### Data
-- Opening Marker --

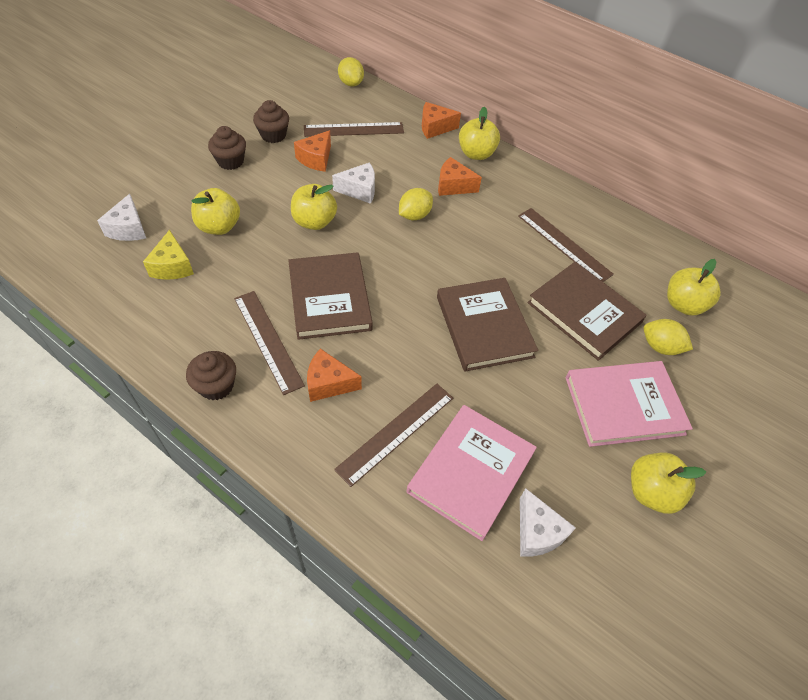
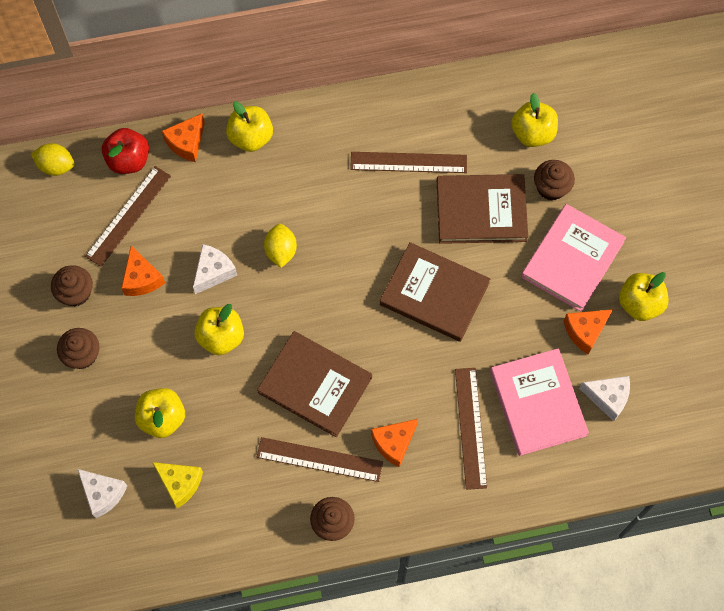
camera: 45 degrees left, 15 degrees up
(391, 110) = (128, 160): none -> red apple
(453, 186) = (273, 190): orange cheese -> orange cheese (585, 331)
(660, 347) = (551, 187): yellow lemon -> brown cupcake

-- Closing Marker --

### Work to complete
Only the pictures are to be left out; write out all the other data exactly.

### Response
camera: 45 degrees left, 15 degrees up
(391, 110) = (128, 160): none -> red apple
(453, 186) = (273, 190): orange cheese -> orange cheese (585, 331)
(660, 347) = (551, 187): yellow lemon -> brown cupcake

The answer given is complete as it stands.